Image comparison data:
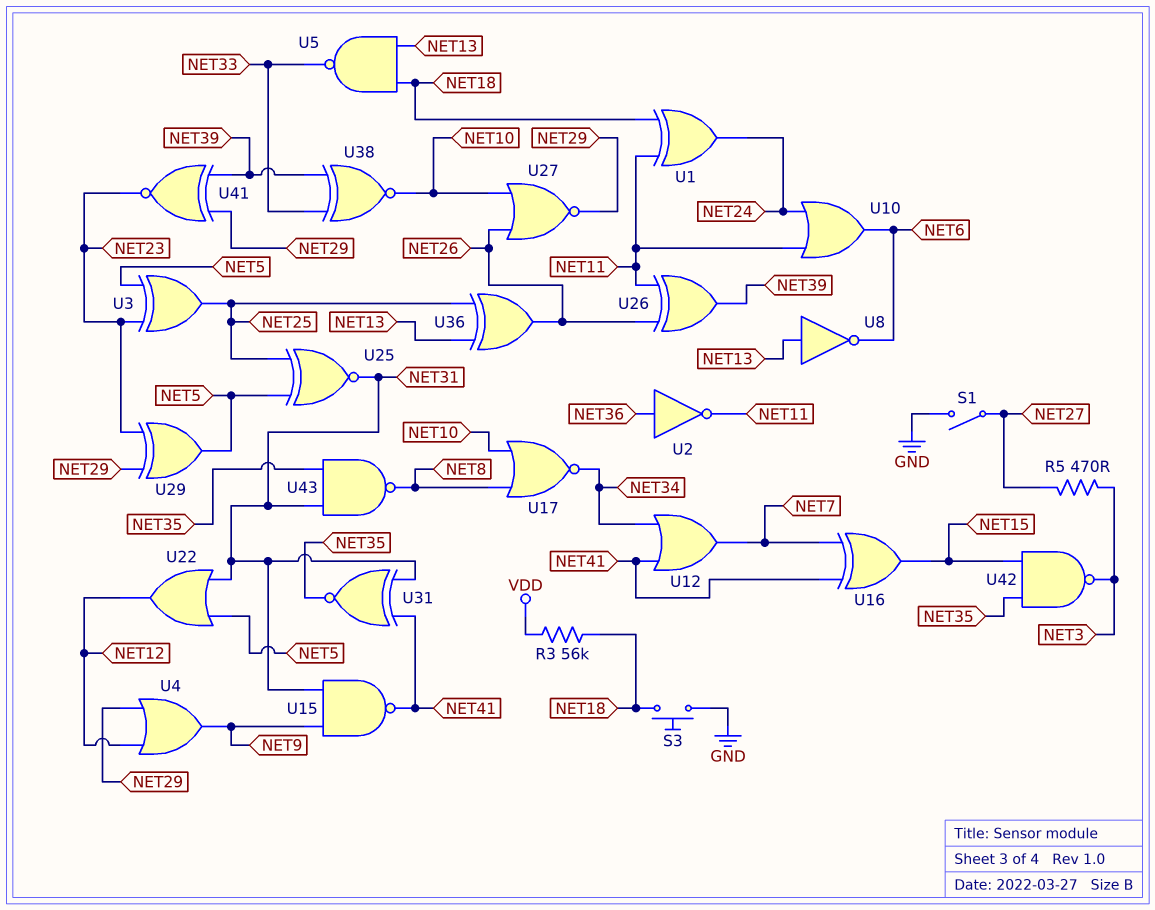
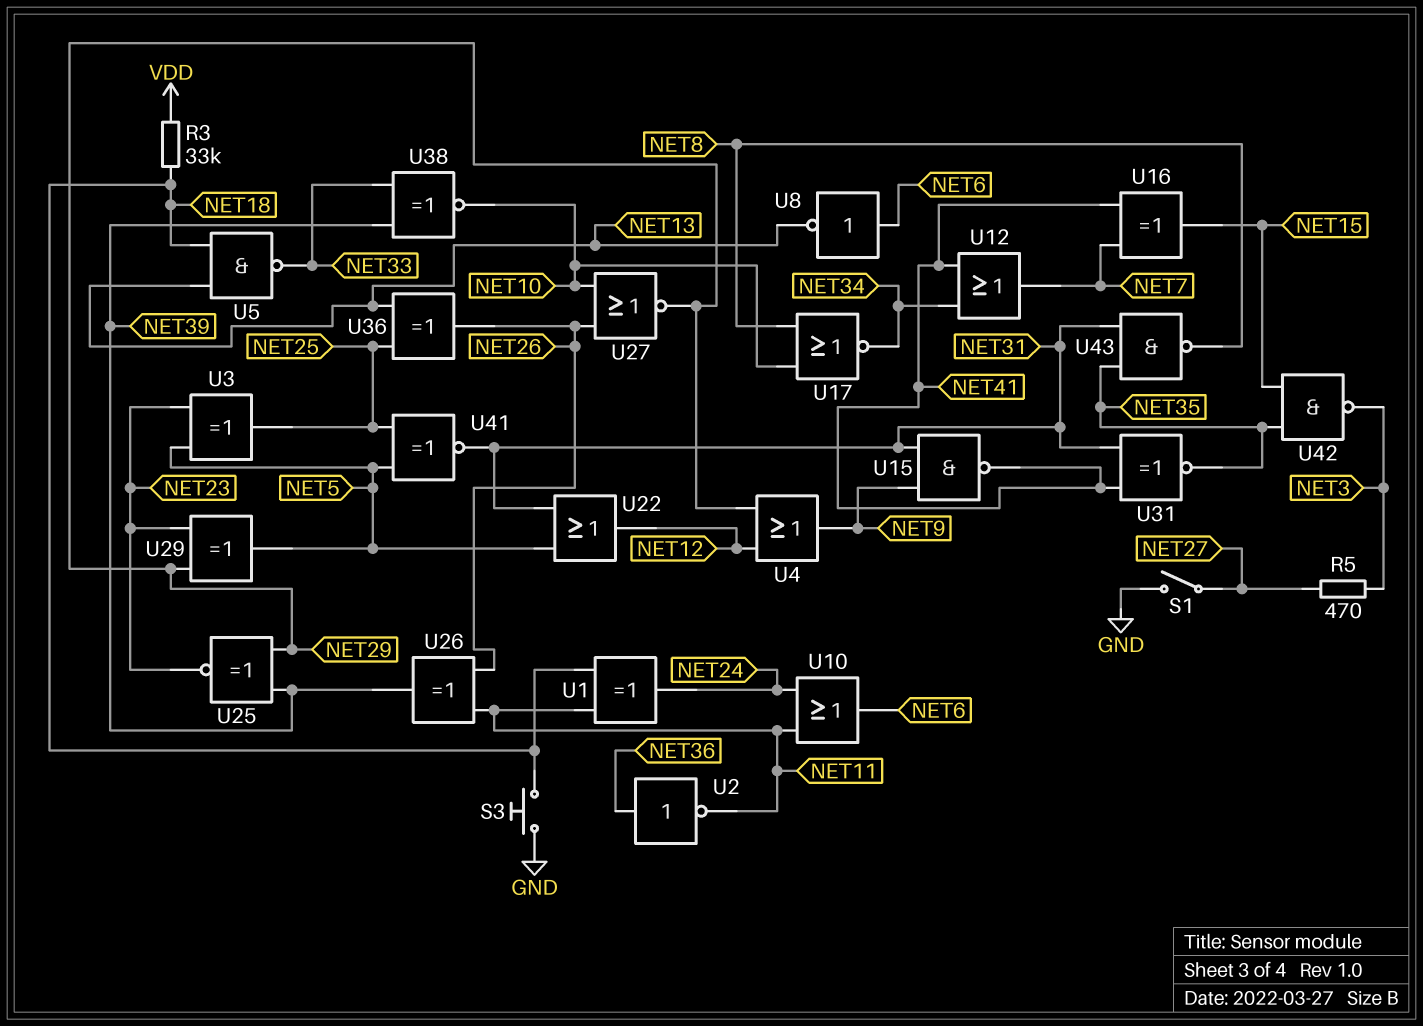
R3: 56k (NET18, VDD) -> 33k (NET18, VDD)
U8: NOT (in NET13, out NET6) -> NOT (in NET6, out NET13)
U25: XNOR (in NET5, in NET25, out NET31) -> XNOR (in NET29, in NET39, out NET23)
U41: XNOR (in NET29, in NET39, out NET23) -> XNOR (in NET5, in NET25, out NET31)

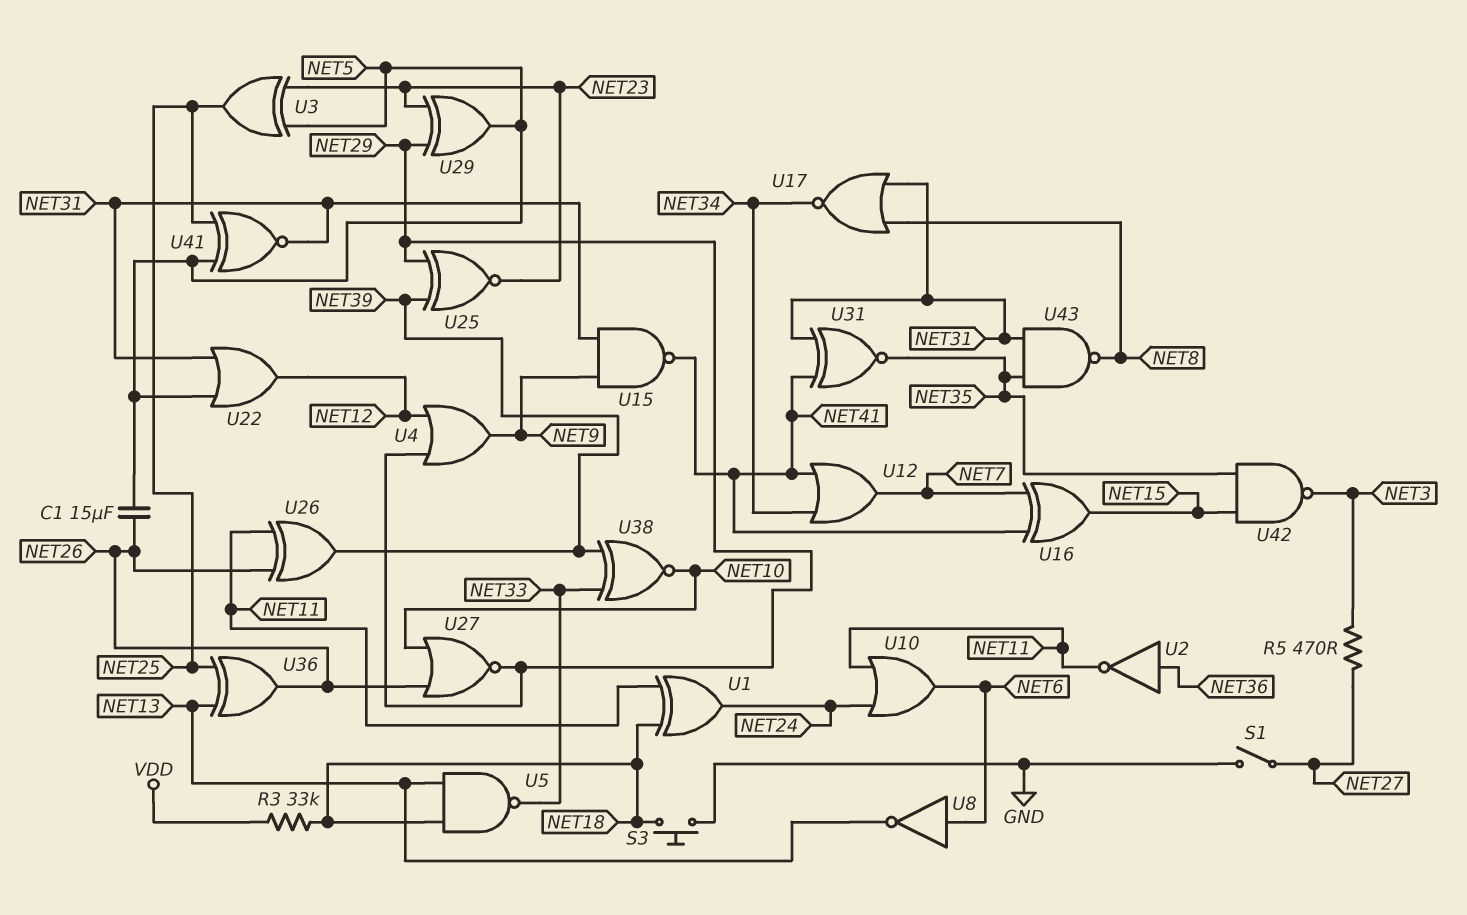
C1: none -> 15uF (NET5, NET26)
U17: NOR (in NET8, in NET10, out NET34) -> NOR (in NET8, in NET31, out NET34)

TASK:
Leave the pictures out and reproduce all of the records exactly.

RESPONSE:
R3: 56k (NET18, VDD) -> 33k (NET18, VDD)
U8: NOT (in NET13, out NET6) -> NOT (in NET6, out NET13)
U25: XNOR (in NET5, in NET25, out NET31) -> XNOR (in NET29, in NET39, out NET23)
U41: XNOR (in NET29, in NET39, out NET23) -> XNOR (in NET5, in NET25, out NET31)

C1: none -> 15uF (NET5, NET26)
U17: NOR (in NET8, in NET10, out NET34) -> NOR (in NET8, in NET31, out NET34)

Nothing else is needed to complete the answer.